▶ [Work to be completed]
Scan the records for "minus". Report each line that includes it.

▶ [Saved entries]
▼
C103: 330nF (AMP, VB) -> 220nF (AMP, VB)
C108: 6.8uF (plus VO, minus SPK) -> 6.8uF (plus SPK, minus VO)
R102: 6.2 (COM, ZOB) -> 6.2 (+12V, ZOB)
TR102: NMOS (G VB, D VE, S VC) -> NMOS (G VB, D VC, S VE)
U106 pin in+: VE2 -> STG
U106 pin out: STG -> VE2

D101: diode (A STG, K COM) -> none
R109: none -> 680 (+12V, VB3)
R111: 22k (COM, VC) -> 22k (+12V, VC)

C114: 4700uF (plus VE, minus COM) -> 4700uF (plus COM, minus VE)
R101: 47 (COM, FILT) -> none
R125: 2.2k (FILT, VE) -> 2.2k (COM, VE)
▲
▼
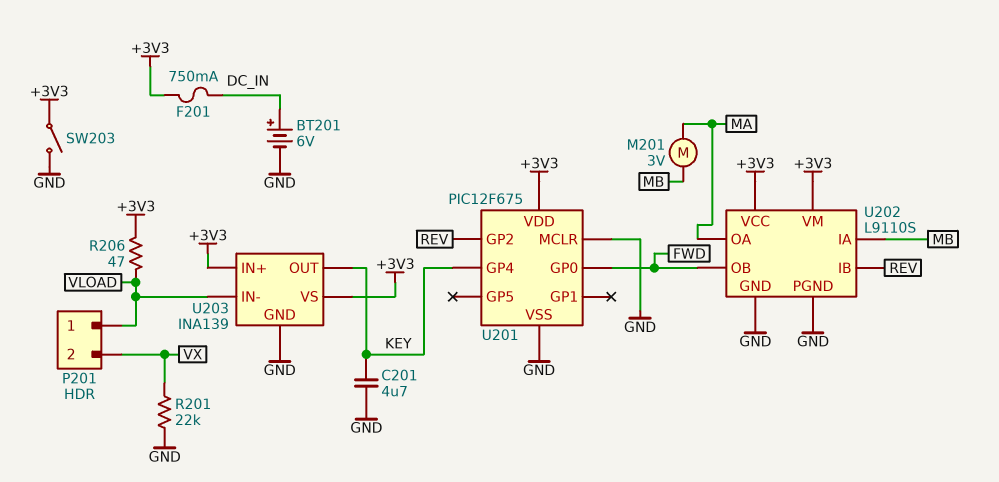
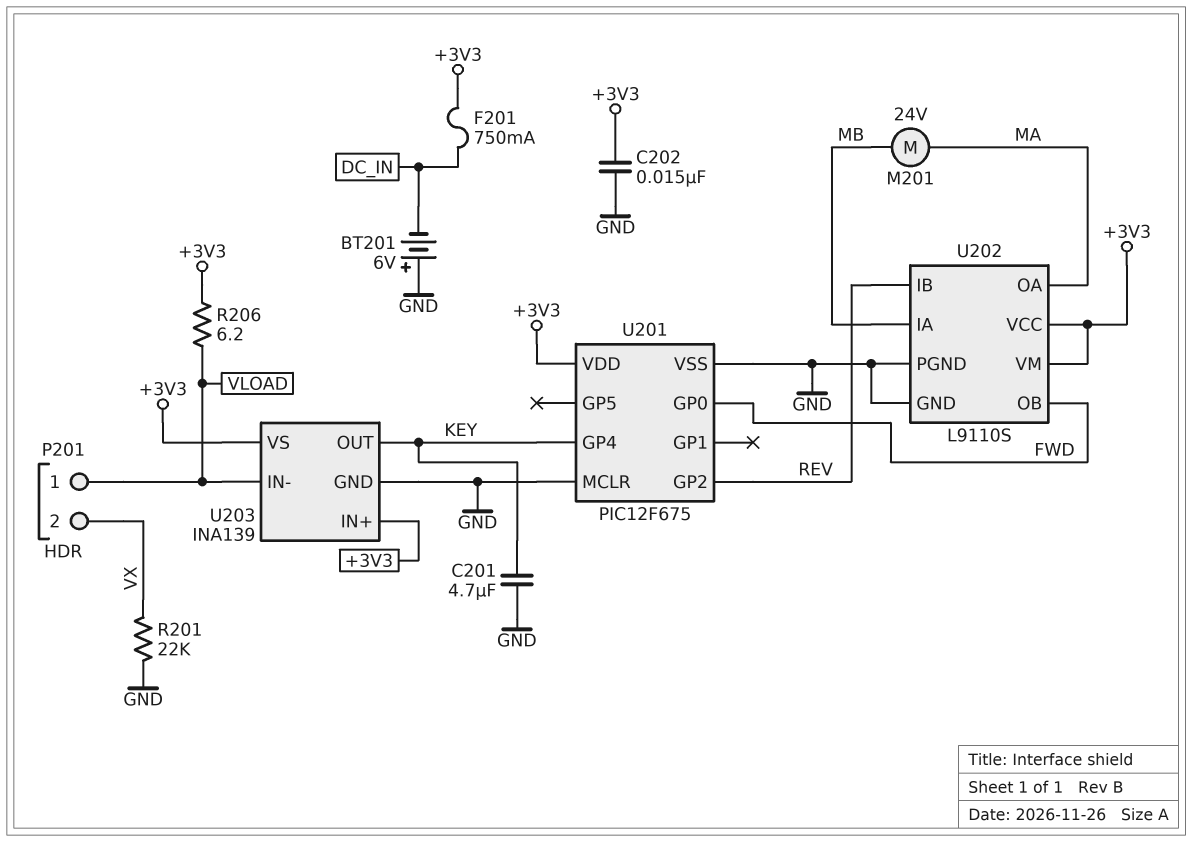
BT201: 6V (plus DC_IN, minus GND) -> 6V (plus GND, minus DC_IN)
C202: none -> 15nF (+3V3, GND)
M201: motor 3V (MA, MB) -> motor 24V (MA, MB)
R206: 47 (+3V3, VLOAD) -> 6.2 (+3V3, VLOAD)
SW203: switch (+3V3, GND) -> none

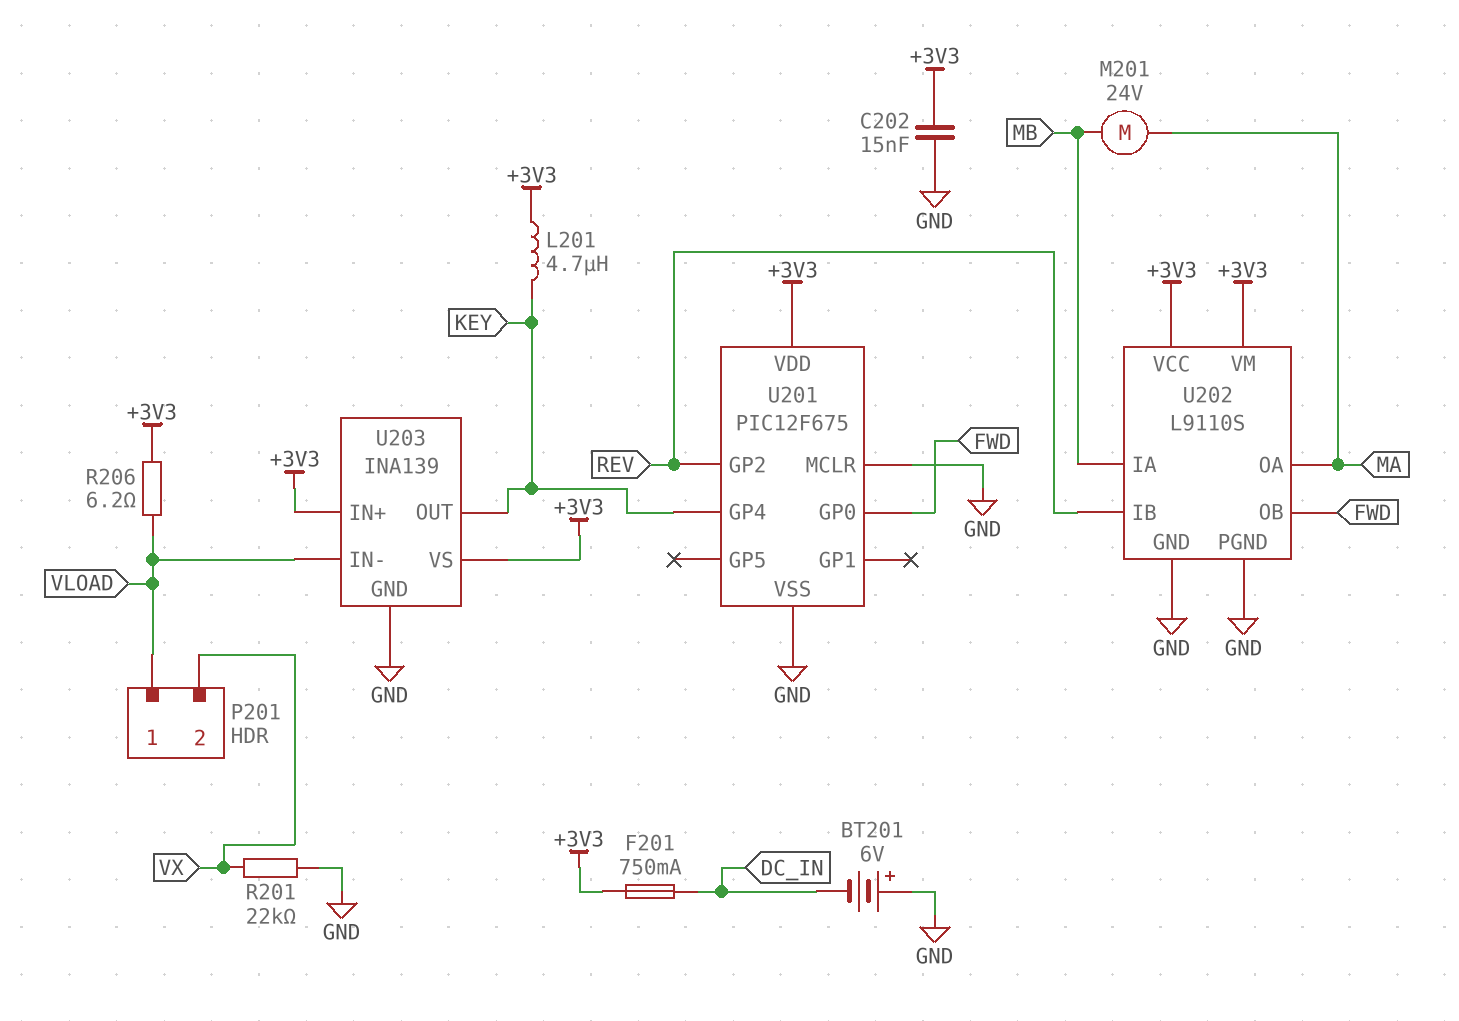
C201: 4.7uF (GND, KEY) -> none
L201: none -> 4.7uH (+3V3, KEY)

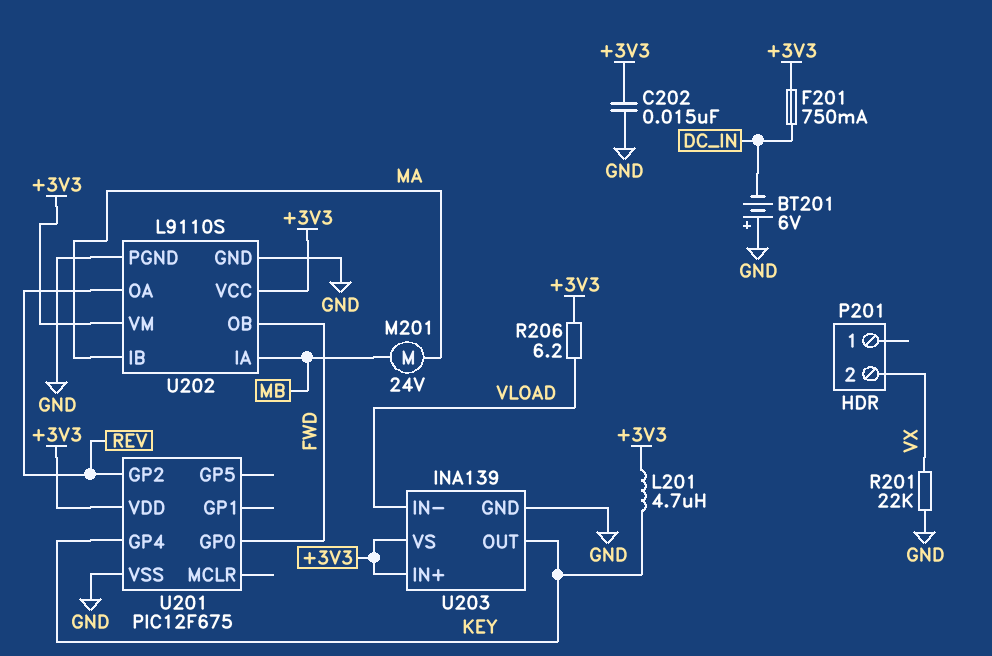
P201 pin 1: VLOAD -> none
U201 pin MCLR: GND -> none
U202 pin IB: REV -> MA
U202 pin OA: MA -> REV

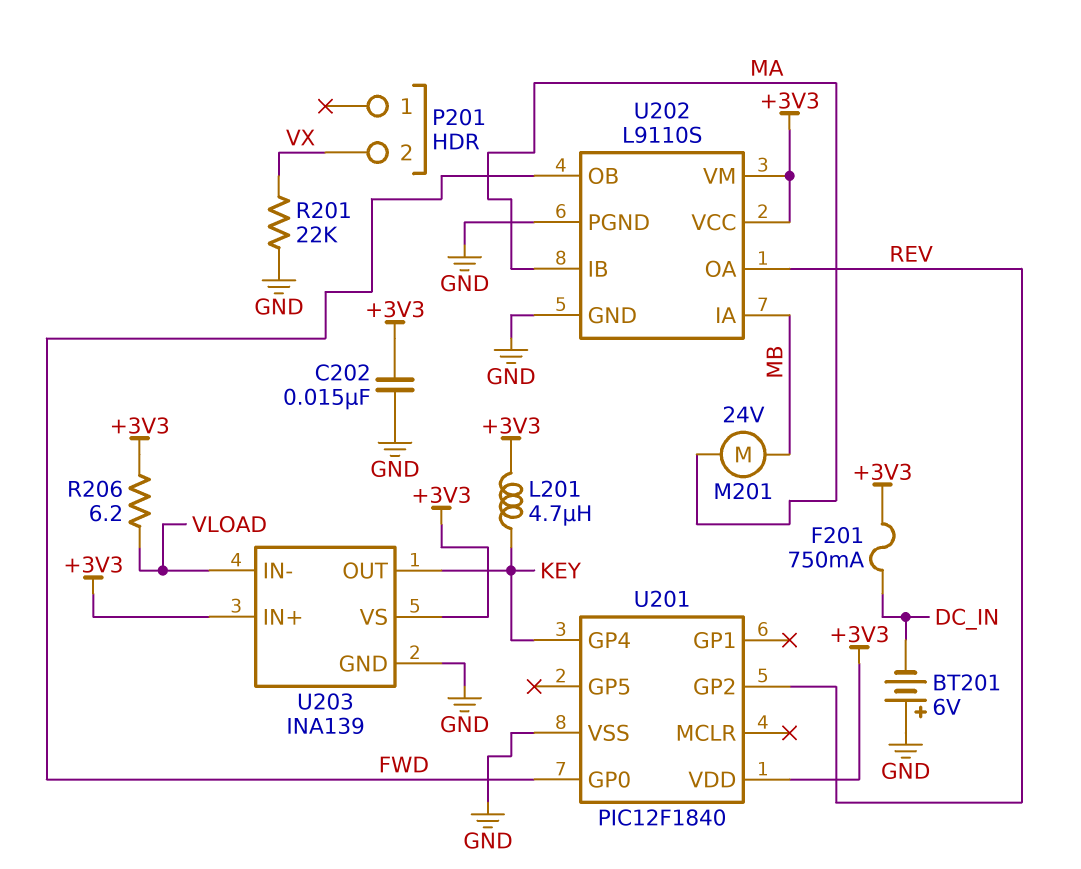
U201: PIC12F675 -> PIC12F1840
▲
▶ [Answer area]
C108: 6.8uF (plus VO, minus SPK) -> 6.8uF (plus SPK, minus VO)
C114: 4700uF (plus VE, minus COM) -> 4700uF (plus COM, minus VE)
BT201: 6V (plus DC_IN, minus GND) -> 6V (plus GND, minus DC_IN)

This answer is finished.